WHAT THE EXERCISE ASKS: Every line of the entries below that includes "yellow" belongs in the answer, copied as written.

THE INPUT:
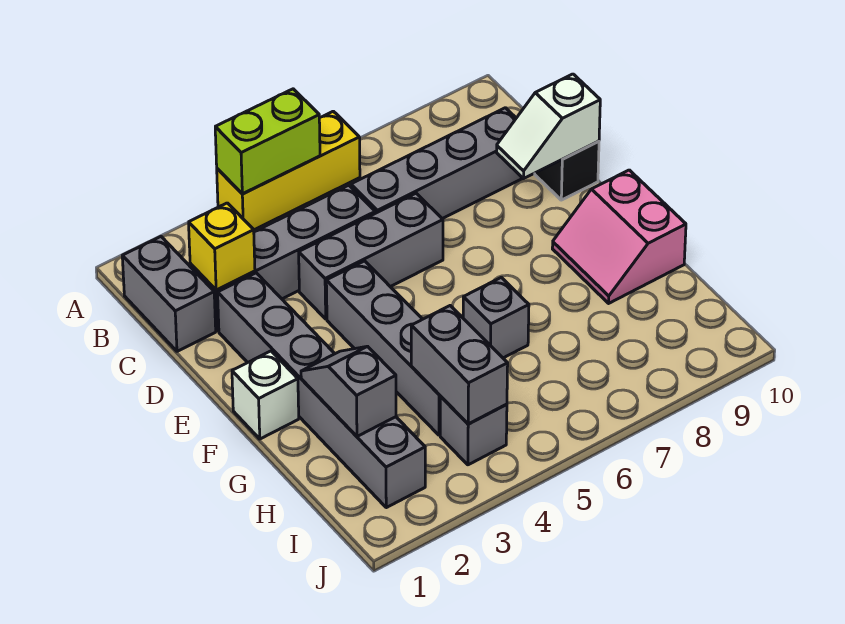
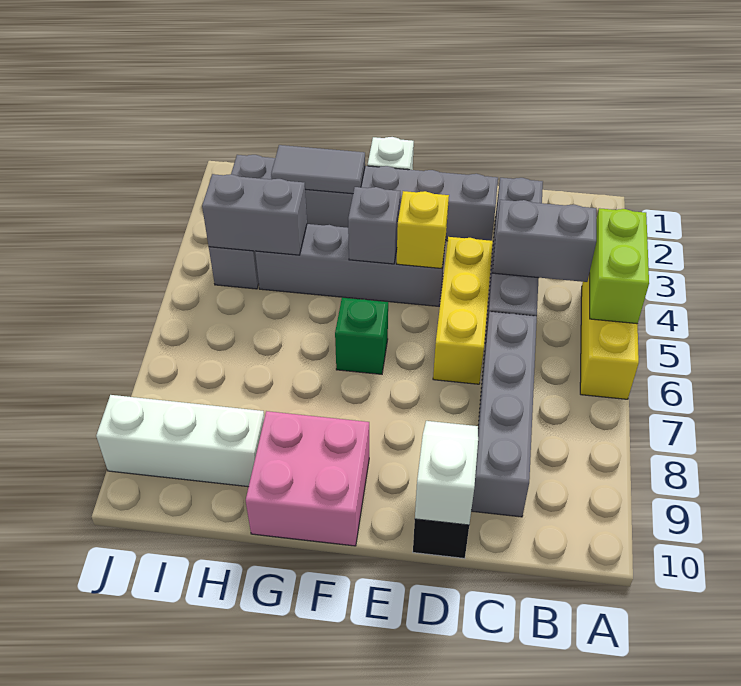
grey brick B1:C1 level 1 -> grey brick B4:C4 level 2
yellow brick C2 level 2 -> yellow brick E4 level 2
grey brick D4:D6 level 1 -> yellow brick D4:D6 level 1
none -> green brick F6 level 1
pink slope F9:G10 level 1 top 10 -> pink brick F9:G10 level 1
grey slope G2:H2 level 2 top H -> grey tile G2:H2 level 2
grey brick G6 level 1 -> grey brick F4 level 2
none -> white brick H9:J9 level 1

--

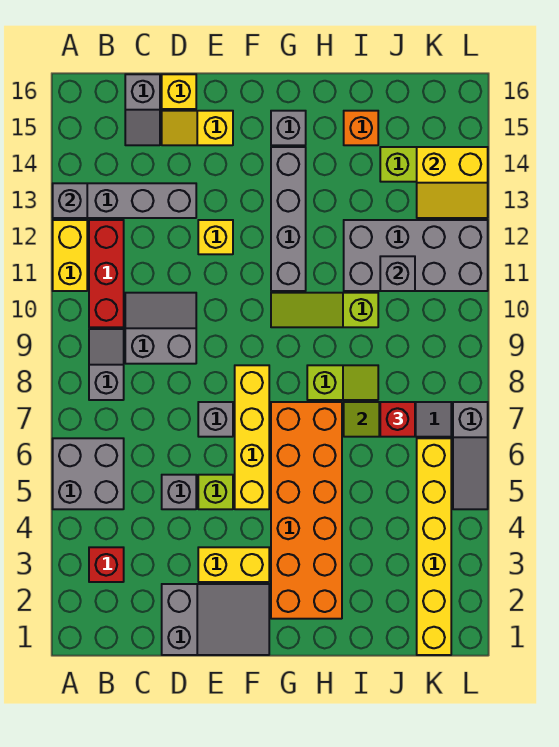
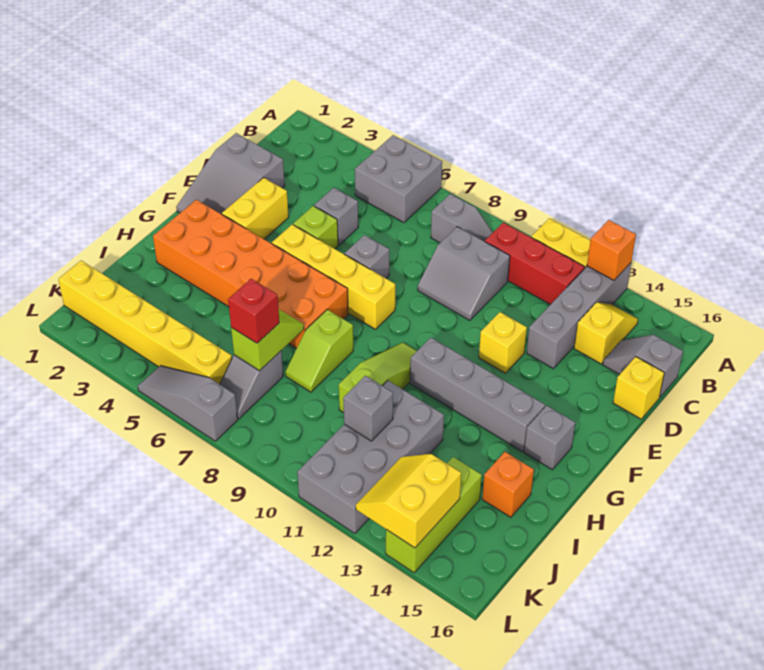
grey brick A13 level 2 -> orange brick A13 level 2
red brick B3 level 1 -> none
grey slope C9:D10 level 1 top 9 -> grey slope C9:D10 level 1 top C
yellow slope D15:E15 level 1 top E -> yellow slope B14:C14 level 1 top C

OUTPUT BELOW:
yellow brick C2 level 2 -> yellow brick E4 level 2
grey brick D4:D6 level 1 -> yellow brick D4:D6 level 1
yellow slope D15:E15 level 1 top E -> yellow slope B14:C14 level 1 top C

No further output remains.